#### Information given:

:::::

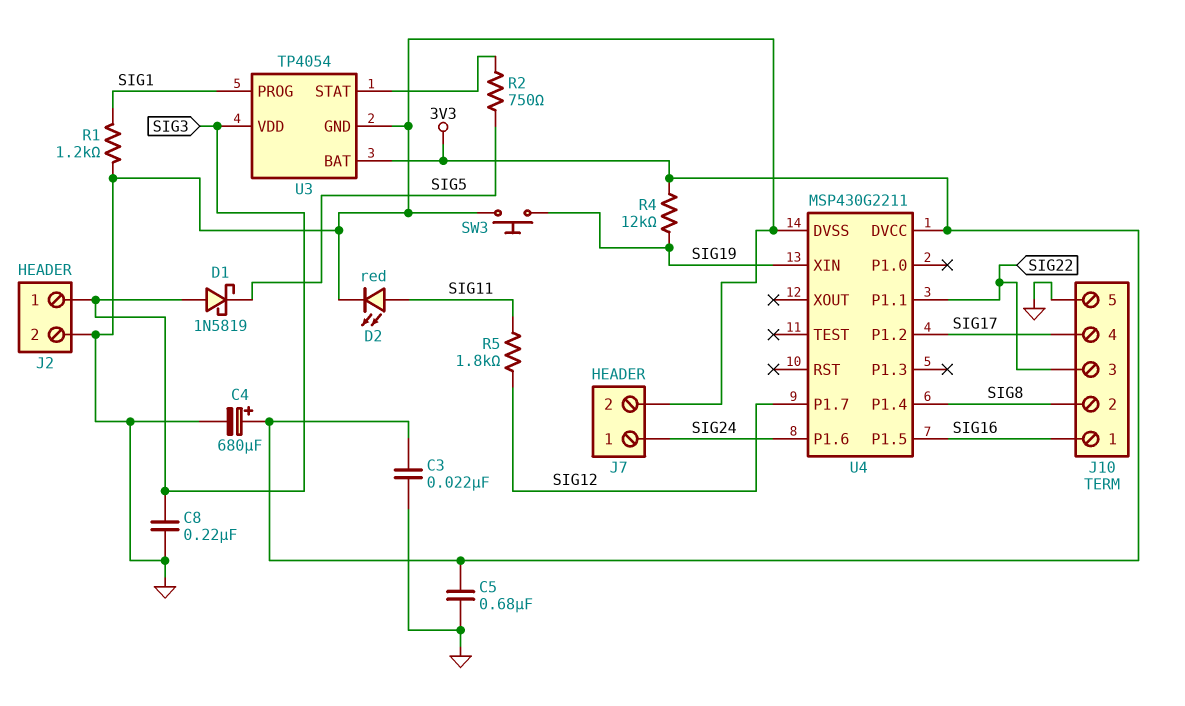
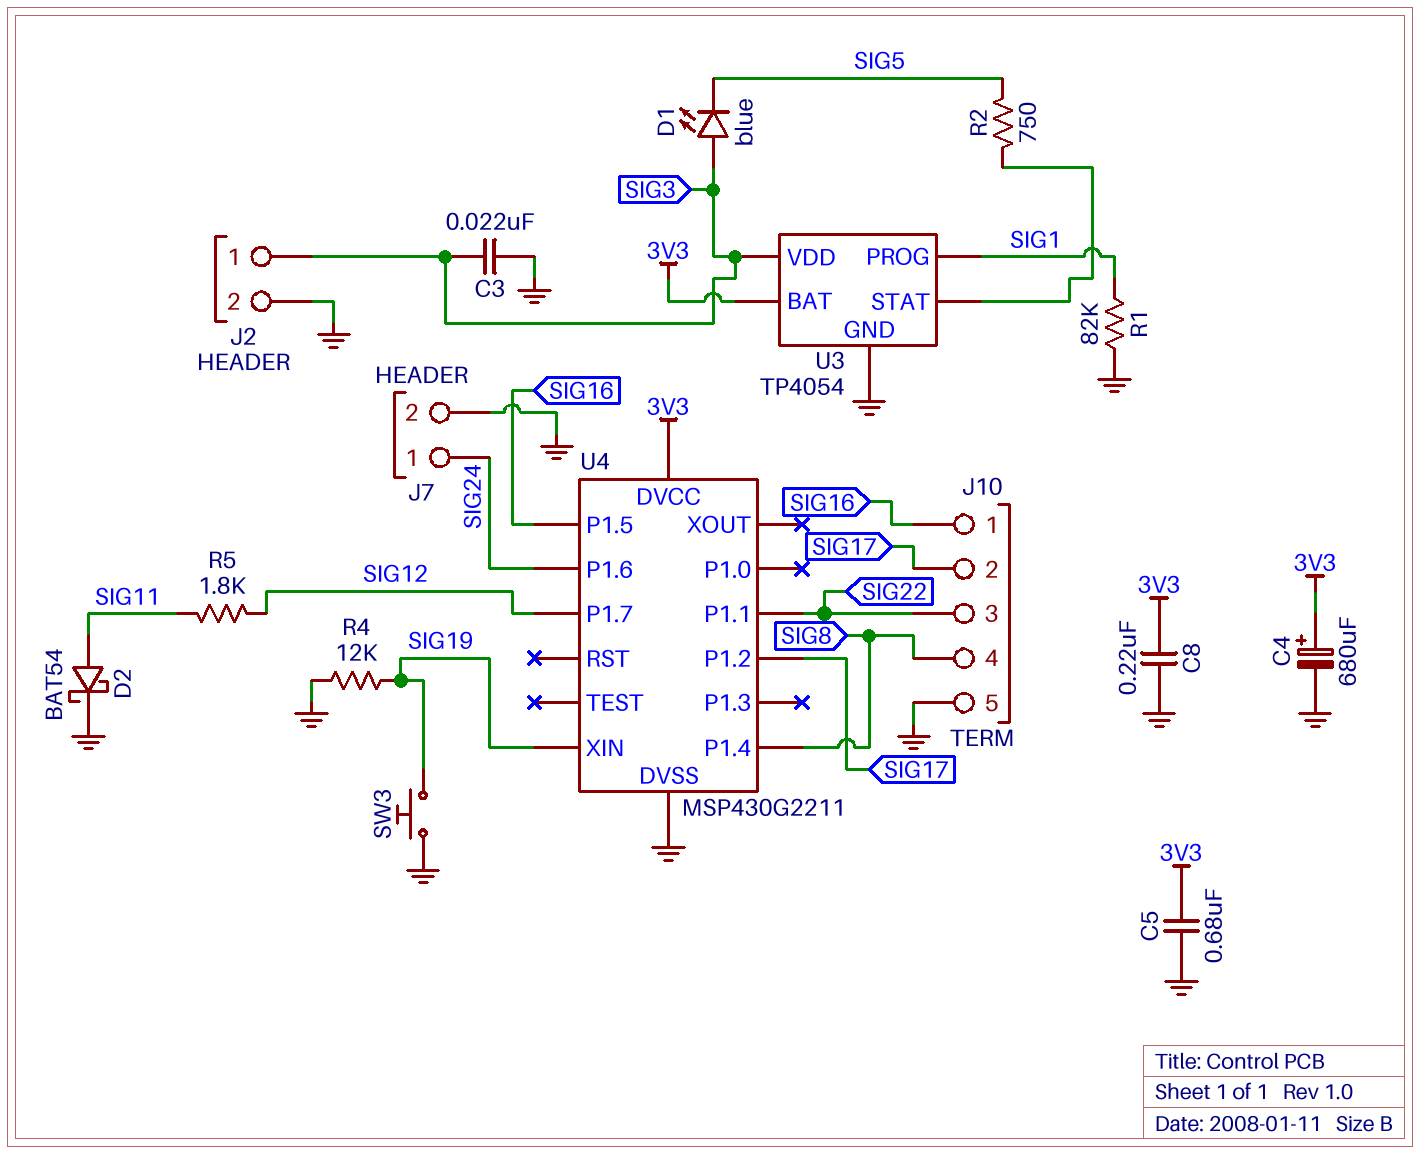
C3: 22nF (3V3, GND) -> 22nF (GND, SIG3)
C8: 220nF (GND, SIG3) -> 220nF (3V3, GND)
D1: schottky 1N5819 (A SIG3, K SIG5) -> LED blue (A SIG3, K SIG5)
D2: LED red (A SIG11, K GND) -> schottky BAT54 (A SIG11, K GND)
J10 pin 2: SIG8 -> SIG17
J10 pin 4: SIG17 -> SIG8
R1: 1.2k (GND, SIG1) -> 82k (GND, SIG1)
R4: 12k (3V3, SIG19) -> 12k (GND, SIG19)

:::::

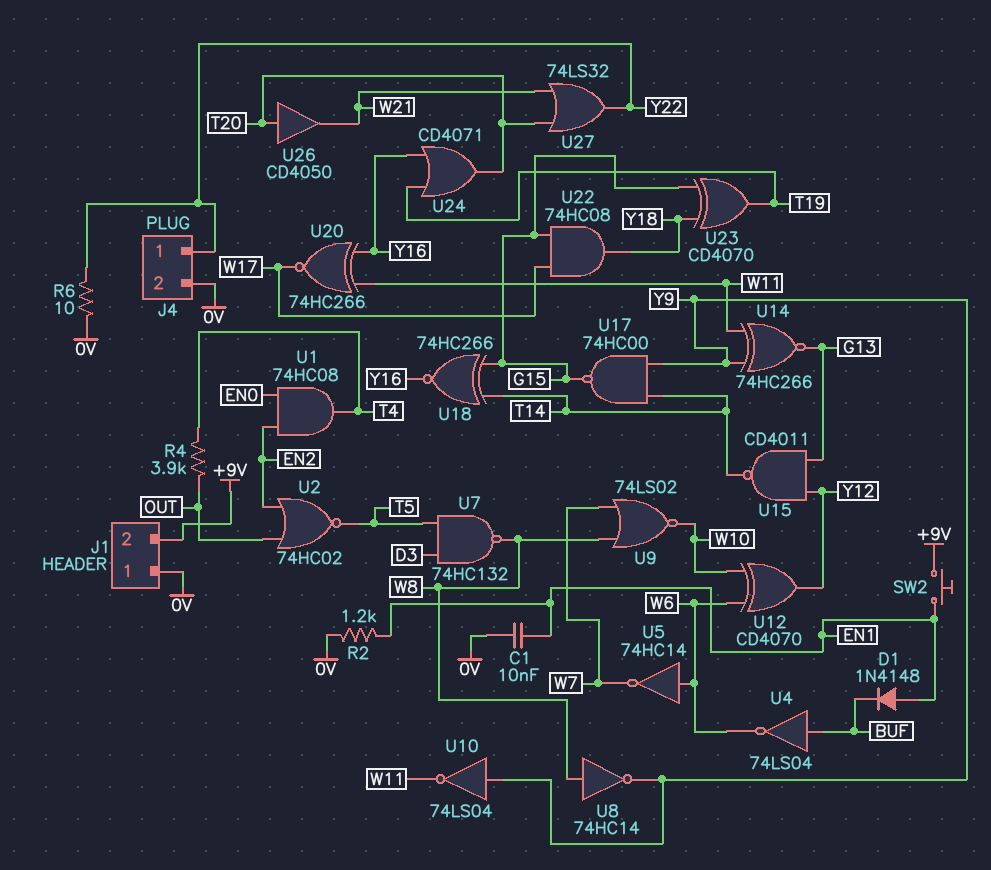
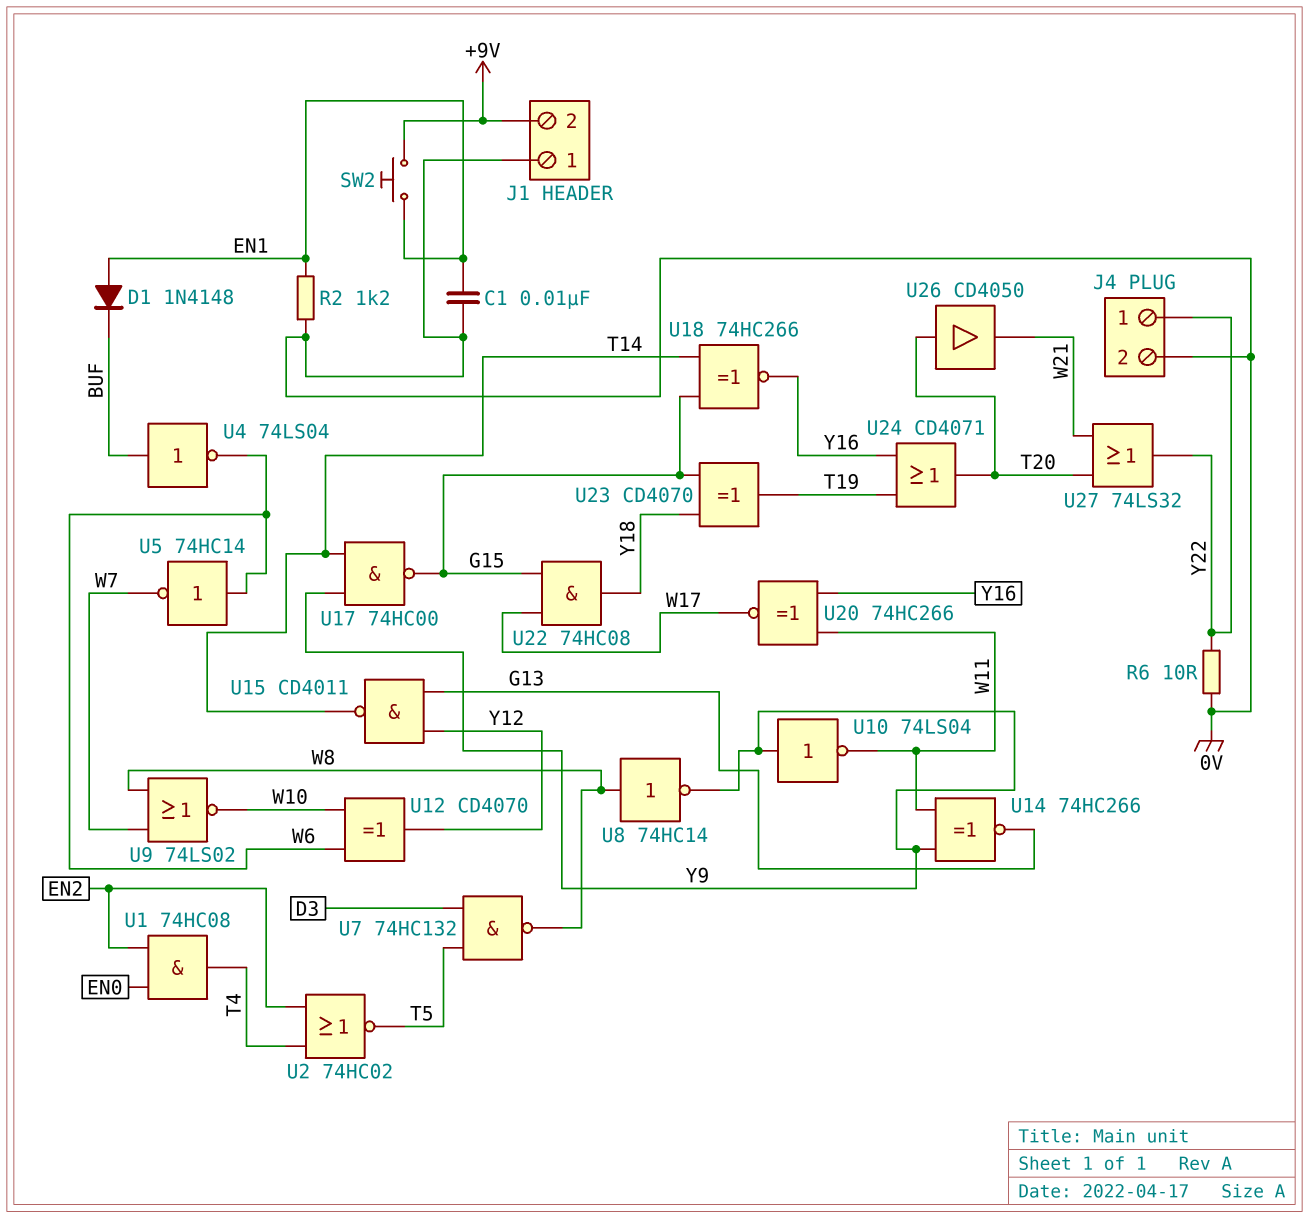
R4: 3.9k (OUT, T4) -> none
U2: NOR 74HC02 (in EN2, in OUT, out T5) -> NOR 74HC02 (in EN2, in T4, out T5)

:::::

#### Assigned task:
Please state how many lines of the listing contain the string "schottky". Give only that number.

#### Result:
2